The task: From the records below, transcribe exactly the lines that begin at the line with "camera: 70 degrees left, 10 degrees up" and end at the line with "(304, 414) = (228, 239): green", both included.

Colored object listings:

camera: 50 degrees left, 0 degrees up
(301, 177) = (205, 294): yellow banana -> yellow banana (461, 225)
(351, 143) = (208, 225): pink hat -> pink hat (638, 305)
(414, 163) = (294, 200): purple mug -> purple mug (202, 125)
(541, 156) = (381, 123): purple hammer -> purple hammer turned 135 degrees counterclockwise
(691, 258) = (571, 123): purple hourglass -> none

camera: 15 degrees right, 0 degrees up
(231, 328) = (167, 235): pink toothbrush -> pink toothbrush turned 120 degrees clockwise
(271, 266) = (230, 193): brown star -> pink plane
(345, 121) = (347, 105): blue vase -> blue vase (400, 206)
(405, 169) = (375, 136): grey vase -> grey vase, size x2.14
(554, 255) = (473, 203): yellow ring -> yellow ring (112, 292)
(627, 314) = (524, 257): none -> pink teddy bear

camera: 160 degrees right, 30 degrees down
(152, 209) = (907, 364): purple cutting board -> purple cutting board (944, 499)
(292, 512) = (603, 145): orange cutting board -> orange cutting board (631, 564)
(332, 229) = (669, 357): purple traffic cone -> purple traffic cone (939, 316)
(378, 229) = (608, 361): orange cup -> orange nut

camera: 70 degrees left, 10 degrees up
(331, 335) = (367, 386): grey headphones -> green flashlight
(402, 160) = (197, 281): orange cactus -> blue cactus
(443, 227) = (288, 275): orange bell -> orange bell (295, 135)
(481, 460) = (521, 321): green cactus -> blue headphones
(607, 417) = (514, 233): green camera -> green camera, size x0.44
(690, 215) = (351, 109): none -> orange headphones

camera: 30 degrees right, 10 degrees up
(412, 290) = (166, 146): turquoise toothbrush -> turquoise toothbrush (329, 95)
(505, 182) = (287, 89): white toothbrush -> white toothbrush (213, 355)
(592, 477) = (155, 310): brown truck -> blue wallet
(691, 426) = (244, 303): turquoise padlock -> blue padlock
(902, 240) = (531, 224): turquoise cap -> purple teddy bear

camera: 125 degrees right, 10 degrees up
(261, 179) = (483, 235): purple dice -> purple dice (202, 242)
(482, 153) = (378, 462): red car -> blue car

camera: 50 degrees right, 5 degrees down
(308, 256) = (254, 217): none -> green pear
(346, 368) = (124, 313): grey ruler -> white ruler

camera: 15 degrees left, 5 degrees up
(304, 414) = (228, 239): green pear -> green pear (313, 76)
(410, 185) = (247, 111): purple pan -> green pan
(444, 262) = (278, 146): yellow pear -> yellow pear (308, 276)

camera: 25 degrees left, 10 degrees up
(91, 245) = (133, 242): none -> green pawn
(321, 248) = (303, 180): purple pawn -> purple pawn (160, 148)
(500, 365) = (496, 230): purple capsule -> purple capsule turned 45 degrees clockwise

Result of this task:
camera: 70 degrees left, 10 degrees up
(331, 335) = (367, 386): grey headphones -> green flashlight
(402, 160) = (197, 281): orange cactus -> blue cactus
(443, 227) = (288, 275): orange bell -> orange bell (295, 135)
(481, 460) = (521, 321): green cactus -> blue headphones
(607, 417) = (514, 233): green camera -> green camera, size x0.44
(690, 215) = (351, 109): none -> orange headphones

camera: 30 degrees right, 10 degrees up
(412, 290) = (166, 146): turquoise toothbrush -> turquoise toothbrush (329, 95)
(505, 182) = (287, 89): white toothbrush -> white toothbrush (213, 355)
(592, 477) = (155, 310): brown truck -> blue wallet
(691, 426) = (244, 303): turquoise padlock -> blue padlock
(902, 240) = (531, 224): turquoise cap -> purple teddy bear

camera: 125 degrees right, 10 degrees up
(261, 179) = (483, 235): purple dice -> purple dice (202, 242)
(482, 153) = (378, 462): red car -> blue car

camera: 50 degrees right, 5 degrees down
(308, 256) = (254, 217): none -> green pear
(346, 368) = (124, 313): grey ruler -> white ruler

camera: 15 degrees left, 5 degrees up
(304, 414) = (228, 239): green pear -> green pear (313, 76)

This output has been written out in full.